Work to be completed
What lines of the data below include the word "flower"? Report them by copying each.

(Beginning of Data under study)

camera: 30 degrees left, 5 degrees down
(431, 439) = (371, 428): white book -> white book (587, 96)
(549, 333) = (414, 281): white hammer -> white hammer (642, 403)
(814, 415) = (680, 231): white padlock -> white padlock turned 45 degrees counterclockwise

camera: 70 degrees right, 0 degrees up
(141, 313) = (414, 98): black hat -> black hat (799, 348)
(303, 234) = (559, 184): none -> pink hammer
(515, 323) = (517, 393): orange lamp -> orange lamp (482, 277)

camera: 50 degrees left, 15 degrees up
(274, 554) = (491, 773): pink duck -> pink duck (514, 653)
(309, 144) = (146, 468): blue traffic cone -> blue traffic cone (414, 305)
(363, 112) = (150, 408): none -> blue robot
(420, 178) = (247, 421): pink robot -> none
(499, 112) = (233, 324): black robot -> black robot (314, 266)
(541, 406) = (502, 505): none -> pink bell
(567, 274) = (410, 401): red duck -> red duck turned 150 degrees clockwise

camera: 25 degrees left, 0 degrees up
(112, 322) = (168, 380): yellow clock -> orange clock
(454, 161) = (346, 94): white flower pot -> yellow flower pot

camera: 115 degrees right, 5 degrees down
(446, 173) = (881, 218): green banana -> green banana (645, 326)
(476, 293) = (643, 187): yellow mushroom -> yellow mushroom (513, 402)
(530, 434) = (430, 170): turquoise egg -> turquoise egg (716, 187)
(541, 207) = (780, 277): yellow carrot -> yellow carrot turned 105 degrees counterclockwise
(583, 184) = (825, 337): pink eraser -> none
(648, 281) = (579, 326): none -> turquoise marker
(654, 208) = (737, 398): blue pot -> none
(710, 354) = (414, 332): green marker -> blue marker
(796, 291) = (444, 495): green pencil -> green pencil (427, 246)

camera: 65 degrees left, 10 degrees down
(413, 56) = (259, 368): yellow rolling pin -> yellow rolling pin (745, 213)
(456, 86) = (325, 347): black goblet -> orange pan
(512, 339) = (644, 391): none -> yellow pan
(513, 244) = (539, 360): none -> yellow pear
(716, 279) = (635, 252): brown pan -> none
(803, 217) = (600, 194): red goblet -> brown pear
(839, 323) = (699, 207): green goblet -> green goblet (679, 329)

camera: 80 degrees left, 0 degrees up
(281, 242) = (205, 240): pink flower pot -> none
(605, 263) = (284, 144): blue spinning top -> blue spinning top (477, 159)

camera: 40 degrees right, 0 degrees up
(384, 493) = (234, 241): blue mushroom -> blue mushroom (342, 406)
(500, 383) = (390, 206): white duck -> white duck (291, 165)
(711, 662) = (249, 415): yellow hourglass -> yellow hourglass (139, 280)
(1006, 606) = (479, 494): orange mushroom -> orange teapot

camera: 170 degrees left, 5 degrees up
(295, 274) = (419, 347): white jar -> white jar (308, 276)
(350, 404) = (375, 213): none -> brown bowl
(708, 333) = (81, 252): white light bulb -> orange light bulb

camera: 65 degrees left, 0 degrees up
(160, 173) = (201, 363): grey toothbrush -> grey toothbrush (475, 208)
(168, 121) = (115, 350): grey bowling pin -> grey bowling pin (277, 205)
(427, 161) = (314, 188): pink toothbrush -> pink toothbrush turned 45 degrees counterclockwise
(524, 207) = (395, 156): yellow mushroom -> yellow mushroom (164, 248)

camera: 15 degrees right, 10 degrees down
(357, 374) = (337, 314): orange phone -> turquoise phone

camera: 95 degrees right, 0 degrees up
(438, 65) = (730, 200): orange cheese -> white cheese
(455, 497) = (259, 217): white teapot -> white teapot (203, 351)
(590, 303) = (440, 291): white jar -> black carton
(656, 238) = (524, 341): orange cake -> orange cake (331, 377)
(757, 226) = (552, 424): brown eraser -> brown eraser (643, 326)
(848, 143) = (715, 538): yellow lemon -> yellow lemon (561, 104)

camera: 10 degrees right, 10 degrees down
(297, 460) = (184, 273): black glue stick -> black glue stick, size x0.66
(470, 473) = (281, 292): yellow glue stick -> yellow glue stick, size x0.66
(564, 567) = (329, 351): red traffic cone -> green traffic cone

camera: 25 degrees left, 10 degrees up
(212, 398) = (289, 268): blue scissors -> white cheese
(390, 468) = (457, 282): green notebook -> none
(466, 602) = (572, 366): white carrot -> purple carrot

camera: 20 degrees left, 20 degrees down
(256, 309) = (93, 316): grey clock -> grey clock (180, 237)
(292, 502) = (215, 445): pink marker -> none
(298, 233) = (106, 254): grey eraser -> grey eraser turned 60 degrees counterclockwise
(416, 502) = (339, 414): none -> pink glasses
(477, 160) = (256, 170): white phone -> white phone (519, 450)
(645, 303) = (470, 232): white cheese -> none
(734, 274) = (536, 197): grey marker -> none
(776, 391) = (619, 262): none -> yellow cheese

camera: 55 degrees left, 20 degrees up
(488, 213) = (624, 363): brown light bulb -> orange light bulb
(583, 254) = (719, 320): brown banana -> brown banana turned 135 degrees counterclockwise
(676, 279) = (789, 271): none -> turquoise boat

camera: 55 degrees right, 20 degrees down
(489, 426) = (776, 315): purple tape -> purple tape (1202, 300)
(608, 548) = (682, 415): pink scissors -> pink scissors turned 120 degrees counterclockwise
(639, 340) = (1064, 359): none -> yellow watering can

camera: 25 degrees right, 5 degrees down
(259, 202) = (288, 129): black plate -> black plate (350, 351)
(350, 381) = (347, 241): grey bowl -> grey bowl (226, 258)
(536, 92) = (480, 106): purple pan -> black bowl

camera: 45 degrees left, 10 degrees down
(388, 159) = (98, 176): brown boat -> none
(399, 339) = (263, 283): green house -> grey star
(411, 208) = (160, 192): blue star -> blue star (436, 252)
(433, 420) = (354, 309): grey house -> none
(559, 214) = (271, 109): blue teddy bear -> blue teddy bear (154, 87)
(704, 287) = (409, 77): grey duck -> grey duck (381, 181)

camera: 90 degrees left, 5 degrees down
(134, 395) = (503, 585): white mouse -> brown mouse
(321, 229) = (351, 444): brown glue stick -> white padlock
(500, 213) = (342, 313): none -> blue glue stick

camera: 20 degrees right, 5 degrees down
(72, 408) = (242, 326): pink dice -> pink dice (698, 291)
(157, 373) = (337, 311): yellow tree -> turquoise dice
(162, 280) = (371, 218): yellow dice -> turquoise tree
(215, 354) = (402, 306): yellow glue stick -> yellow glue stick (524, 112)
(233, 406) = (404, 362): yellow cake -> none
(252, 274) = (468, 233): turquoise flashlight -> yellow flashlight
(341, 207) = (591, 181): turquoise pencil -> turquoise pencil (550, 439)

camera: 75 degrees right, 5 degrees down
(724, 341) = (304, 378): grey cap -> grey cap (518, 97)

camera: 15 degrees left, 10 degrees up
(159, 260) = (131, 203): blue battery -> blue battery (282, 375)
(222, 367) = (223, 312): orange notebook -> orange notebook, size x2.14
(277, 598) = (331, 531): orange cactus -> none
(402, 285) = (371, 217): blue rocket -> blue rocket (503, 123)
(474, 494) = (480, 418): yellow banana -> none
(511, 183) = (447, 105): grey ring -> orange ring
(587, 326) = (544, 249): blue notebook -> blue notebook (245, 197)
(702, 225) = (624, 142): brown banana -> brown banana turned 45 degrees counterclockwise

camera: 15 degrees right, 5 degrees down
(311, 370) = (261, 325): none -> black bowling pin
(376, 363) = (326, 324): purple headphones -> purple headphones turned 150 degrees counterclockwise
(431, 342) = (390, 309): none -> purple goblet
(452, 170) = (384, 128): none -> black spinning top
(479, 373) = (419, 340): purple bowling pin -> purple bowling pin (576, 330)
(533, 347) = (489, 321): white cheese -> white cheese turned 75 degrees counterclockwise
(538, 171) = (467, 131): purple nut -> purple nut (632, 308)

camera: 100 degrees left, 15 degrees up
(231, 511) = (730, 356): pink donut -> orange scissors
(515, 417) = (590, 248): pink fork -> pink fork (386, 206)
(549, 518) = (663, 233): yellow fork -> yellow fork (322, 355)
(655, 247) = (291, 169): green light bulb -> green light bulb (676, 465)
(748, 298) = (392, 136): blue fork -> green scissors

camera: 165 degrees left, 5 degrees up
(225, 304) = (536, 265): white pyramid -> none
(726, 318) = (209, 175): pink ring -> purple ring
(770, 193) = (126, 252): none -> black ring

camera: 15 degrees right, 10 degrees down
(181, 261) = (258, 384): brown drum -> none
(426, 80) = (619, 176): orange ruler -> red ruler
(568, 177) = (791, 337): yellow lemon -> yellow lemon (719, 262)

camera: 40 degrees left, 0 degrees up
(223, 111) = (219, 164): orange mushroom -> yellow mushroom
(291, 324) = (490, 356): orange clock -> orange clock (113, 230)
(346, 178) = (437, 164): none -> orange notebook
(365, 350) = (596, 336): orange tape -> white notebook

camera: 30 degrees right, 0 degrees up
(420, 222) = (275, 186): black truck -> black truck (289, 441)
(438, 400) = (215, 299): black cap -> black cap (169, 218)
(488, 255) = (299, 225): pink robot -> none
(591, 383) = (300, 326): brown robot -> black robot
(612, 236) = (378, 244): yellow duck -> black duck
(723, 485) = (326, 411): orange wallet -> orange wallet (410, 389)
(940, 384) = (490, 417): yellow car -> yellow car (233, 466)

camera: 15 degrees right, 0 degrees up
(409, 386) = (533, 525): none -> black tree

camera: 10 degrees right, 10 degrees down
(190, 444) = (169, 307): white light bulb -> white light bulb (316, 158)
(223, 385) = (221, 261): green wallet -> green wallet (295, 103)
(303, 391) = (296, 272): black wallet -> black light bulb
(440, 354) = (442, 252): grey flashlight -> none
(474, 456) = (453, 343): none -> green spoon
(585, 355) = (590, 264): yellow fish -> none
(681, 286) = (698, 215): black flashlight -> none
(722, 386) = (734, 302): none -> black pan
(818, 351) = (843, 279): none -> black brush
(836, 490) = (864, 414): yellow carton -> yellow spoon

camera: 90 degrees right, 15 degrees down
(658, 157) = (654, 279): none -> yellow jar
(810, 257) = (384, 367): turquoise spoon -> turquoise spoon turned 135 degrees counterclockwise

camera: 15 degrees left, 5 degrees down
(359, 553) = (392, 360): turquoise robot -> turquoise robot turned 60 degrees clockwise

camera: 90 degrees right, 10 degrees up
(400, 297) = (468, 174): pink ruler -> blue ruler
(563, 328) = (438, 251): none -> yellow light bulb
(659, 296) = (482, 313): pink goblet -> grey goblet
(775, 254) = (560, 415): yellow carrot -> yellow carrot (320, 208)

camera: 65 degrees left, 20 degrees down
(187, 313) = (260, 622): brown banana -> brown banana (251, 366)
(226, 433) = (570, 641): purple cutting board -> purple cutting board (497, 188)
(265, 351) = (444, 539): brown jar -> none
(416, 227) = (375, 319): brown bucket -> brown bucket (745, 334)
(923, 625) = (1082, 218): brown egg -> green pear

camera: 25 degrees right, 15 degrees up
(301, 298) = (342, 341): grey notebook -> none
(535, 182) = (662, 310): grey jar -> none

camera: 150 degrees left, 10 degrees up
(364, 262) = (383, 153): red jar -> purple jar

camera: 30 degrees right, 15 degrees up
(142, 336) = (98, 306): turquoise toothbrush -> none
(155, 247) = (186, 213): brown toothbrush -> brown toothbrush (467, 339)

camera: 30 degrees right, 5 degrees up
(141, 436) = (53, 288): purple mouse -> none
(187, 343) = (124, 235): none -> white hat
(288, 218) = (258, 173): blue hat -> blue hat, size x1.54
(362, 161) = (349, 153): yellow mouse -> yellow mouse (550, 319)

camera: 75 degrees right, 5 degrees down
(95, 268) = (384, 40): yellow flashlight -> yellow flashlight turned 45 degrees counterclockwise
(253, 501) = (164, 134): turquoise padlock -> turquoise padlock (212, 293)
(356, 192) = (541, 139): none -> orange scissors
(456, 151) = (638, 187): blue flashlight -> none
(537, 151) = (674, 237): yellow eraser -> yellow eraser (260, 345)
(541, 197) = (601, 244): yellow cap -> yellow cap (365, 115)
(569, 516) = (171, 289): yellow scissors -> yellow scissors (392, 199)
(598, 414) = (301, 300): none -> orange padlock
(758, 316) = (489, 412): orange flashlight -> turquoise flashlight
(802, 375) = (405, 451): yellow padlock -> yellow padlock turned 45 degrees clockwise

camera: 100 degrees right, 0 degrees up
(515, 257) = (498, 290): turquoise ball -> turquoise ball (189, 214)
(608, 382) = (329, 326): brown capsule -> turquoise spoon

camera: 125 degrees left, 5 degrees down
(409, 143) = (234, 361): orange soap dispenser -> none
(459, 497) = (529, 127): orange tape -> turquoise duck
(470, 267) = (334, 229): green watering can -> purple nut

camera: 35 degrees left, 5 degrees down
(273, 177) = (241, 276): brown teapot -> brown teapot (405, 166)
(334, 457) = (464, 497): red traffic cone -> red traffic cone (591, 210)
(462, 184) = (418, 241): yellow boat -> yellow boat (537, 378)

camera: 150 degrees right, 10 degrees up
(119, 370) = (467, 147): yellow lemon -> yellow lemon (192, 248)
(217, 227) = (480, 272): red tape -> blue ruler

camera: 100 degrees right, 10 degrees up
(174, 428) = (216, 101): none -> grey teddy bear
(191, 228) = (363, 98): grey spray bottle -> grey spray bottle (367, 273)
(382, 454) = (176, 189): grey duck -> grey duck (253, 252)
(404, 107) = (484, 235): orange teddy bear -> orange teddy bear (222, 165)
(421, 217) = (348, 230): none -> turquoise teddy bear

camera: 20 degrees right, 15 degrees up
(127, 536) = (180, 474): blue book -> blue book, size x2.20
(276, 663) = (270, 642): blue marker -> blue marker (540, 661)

(End of Data under study)

Solution to this exercise
(454, 161) = (346, 94): white flower pot -> yellow flower pot
(281, 242) = (205, 240): pink flower pot -> none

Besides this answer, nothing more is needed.